*PROVIDED INFORMATION*.
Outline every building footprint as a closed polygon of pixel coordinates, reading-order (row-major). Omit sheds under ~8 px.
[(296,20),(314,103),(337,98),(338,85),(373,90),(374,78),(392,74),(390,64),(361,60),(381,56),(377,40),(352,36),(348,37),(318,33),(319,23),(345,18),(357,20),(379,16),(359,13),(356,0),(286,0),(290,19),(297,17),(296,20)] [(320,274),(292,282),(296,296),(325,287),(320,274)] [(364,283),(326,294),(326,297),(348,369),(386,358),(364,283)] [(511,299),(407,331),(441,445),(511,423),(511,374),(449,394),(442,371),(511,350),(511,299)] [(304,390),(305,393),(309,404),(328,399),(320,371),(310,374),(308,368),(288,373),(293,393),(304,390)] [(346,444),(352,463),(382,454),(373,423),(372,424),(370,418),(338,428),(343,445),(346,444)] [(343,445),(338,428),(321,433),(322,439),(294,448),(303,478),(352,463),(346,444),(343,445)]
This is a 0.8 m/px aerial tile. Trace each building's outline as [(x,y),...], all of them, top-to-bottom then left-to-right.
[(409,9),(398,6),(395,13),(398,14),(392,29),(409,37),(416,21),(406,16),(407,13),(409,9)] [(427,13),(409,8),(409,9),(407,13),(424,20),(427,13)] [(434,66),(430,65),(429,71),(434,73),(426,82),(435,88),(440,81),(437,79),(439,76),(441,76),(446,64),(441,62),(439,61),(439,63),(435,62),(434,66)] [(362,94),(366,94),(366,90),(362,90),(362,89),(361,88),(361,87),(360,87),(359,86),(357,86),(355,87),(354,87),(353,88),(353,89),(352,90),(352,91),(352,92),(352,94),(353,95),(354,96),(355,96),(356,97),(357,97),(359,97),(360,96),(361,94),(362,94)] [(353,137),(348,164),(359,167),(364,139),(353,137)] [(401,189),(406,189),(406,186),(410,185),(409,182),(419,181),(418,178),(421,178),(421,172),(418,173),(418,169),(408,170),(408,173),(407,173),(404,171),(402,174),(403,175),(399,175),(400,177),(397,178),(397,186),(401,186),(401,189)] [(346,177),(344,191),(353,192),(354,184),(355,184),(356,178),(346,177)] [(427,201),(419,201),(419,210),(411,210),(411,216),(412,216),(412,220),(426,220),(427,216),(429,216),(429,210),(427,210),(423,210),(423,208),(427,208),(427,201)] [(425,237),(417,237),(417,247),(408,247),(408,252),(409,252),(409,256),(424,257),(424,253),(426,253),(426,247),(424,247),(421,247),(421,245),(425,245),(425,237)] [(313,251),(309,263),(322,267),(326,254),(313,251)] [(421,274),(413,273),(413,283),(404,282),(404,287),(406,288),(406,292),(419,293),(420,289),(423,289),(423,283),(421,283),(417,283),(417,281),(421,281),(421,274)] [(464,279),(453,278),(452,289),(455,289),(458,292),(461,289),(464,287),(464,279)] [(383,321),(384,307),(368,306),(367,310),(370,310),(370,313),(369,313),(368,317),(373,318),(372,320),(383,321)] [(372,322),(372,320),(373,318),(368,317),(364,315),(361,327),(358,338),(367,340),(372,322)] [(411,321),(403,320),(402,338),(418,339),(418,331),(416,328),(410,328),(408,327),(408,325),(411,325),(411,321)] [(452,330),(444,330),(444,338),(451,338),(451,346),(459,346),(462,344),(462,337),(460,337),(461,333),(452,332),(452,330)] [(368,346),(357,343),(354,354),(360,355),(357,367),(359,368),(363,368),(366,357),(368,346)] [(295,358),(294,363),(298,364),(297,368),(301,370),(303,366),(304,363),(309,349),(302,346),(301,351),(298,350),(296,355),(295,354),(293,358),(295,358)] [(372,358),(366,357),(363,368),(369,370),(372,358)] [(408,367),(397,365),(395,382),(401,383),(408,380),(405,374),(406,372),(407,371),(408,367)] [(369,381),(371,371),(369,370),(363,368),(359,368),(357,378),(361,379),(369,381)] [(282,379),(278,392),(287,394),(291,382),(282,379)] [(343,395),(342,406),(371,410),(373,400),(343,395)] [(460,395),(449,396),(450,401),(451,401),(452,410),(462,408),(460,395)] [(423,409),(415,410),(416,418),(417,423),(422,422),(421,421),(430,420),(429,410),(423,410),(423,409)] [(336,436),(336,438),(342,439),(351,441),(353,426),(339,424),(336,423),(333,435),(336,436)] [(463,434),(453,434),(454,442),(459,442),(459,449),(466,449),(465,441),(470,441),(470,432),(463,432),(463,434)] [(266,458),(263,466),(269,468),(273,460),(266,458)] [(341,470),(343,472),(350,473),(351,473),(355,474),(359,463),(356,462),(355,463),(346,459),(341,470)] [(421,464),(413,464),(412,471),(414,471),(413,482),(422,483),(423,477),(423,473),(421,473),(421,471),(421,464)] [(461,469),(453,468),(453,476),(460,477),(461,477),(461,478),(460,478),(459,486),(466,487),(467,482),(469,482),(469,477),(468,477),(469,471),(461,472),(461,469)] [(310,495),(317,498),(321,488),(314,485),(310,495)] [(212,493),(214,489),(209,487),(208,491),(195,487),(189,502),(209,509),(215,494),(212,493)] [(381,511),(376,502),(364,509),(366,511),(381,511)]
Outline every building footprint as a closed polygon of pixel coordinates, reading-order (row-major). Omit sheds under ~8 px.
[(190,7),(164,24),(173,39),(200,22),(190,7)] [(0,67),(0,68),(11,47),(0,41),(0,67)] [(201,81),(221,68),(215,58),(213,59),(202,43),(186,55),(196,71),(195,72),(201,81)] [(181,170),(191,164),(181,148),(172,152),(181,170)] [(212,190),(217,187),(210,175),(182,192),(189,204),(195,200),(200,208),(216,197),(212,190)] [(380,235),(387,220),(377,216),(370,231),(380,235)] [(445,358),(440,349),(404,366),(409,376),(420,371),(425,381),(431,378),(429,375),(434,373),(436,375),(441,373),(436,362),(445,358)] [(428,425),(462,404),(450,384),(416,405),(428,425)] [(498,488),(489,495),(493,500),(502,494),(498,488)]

*WHAT IS EXPECTED*. Copy out all six lines above word for word.

*OUTPUT BELOW*.
Outline every building footprint as a closed polygon of pixel coordinates, reading-order (row-major). Omit sheds under ~8 px.
[(296,20),(314,103),(337,98),(338,85),(373,90),(374,78),(392,74),(390,64),(361,60),(381,56),(377,40),(352,36),(348,37),(318,33),(319,23),(345,18),(357,20),(379,16),(359,13),(356,0),(286,0),(290,19),(297,17),(296,20)] [(320,274),(292,282),(296,296),(325,287),(320,274)] [(364,283),(326,294),(326,297),(348,369),(386,358),(364,283)] [(511,299),(407,331),(441,445),(511,423),(511,374),(449,394),(442,371),(511,350),(511,299)] [(304,390),(305,393),(309,404),(328,399),(320,371),(310,374),(308,368),(288,373),(293,393),(304,390)] [(346,444),(352,463),(382,454),(373,423),(372,424),(370,418),(338,428),(343,445),(346,444)] [(343,445),(338,428),(321,433),(322,439),(294,448),(303,478),(352,463),(346,444),(343,445)]
This is a 0.8 m/px aerial tile. Trace each building's outline as [(x,y),...], all of them, top-to-bottom then left-to-right.
[(409,9),(398,6),(395,13),(398,14),(392,29),(409,37),(416,21),(406,16),(407,13),(409,9)] [(427,13),(409,8),(409,9),(407,13),(424,20),(427,13)] [(434,66),(430,65),(429,71),(434,73),(426,82),(435,88),(440,81),(437,79),(439,76),(441,76),(446,64),(441,62),(439,61),(439,63),(435,62),(434,66)] [(362,94),(366,94),(366,90),(362,90),(362,89),(361,88),(361,87),(360,87),(359,86),(357,86),(355,87),(354,87),(353,88),(353,89),(352,90),(352,91),(352,92),(352,94),(353,95),(354,96),(355,96),(356,97),(357,97),(359,97),(360,96),(361,94),(362,94)] [(353,137),(348,164),(359,167),(364,139),(353,137)] [(401,189),(406,189),(406,186),(410,185),(409,182),(419,181),(418,178),(421,178),(421,172),(418,173),(418,169),(408,170),(408,173),(407,173),(404,171),(402,174),(403,175),(399,175),(400,177),(397,178),(397,186),(401,186),(401,189)] [(346,177),(344,191),(353,192),(354,184),(355,184),(356,178),(346,177)] [(427,201),(419,201),(419,210),(411,210),(411,216),(412,216),(412,220),(426,220),(427,216),(429,216),(429,210),(427,210),(423,210),(423,208),(427,208),(427,201)] [(425,237),(417,237),(417,247),(408,247),(408,252),(409,252),(409,256),(424,257),(424,253),(426,253),(426,247),(424,247),(421,247),(421,245),(425,245),(425,237)] [(313,251),(309,263),(322,267),(326,254),(313,251)] [(421,274),(413,273),(413,283),(404,282),(404,287),(406,288),(406,292),(419,293),(420,289),(423,289),(423,283),(421,283),(417,283),(417,281),(421,281),(421,274)] [(464,279),(453,278),(452,289),(455,289),(458,292),(461,289),(464,287),(464,279)] [(383,321),(384,307),(368,306),(367,310),(370,310),(370,313),(369,313),(368,317),(373,318),(372,320),(383,321)] [(372,322),(372,320),(373,318),(368,317),(364,315),(361,327),(358,338),(367,340),(372,322)] [(411,321),(403,320),(402,338),(418,339),(418,331),(416,328),(410,328),(408,327),(408,325),(411,325),(411,321)] [(452,330),(444,330),(444,338),(451,338),(451,346),(459,346),(462,344),(462,337),(460,337),(461,333),(452,332),(452,330)] [(368,346),(357,343),(354,354),(360,355),(357,367),(359,368),(363,368),(366,357),(368,346)] [(295,358),(294,363),(298,364),(297,368),(301,370),(303,366),(304,363),(309,349),(302,346),(301,351),(298,350),(296,355),(295,354),(293,358),(295,358)] [(372,358),(366,357),(363,368),(369,370),(372,358)] [(408,367),(397,365),(395,382),(401,383),(408,380),(405,374),(406,372),(407,371),(408,367)] [(369,381),(371,371),(369,370),(363,368),(359,368),(357,378),(361,379),(369,381)] [(282,379),(278,392),(287,394),(291,382),(282,379)] [(343,395),(342,406),(371,410),(373,400),(343,395)] [(460,395),(449,396),(450,401),(451,401),(452,410),(462,408),(460,395)] [(423,409),(415,410),(416,418),(417,423),(422,422),(421,421),(430,420),(429,410),(423,410),(423,409)] [(336,436),(336,438),(342,439),(351,441),(353,426),(339,424),(336,423),(333,435),(336,436)] [(463,434),(453,434),(454,442),(459,442),(459,449),(466,449),(465,441),(470,441),(470,432),(463,432),(463,434)] [(266,458),(263,466),(269,468),(273,460),(266,458)] [(341,470),(343,472),(350,473),(351,473),(355,474),(359,463),(356,462),(355,463),(346,459),(341,470)] [(421,464),(413,464),(412,471),(414,471),(413,482),(422,483),(423,477),(423,473),(421,473),(421,471),(421,464)] [(461,469),(453,468),(453,476),(460,477),(461,477),(461,478),(460,478),(459,486),(466,487),(467,482),(469,482),(469,477),(468,477),(469,471),(461,472),(461,469)] [(310,495),(317,498),(321,488),(314,485),(310,495)] [(212,493),(214,489),(209,487),(208,491),(195,487),(189,502),(209,509),(215,494),(212,493)] [(381,511),(376,502),(364,509),(366,511),(381,511)]
Outline every building footprint as a closed polygon of pixel coordinates, reading-order (row-major). Omit sheds under ~8 px.
[(190,7),(164,24),(173,39),(200,22),(190,7)] [(0,67),(0,68),(11,47),(0,41),(0,67)] [(201,81),(221,68),(215,58),(213,59),(202,43),(186,55),(196,71),(195,72),(201,81)] [(181,170),(191,164),(181,148),(172,152),(181,170)] [(212,190),(217,187),(210,175),(182,192),(189,204),(195,200),(200,208),(216,197),(212,190)] [(380,235),(387,220),(377,216),(370,231),(380,235)] [(445,358),(440,349),(404,366),(409,376),(420,371),(425,381),(431,378),(429,375),(434,373),(436,375),(441,373),(436,362),(445,358)] [(428,425),(462,404),(450,384),(416,405),(428,425)] [(498,488),(489,495),(493,500),(502,494),(498,488)]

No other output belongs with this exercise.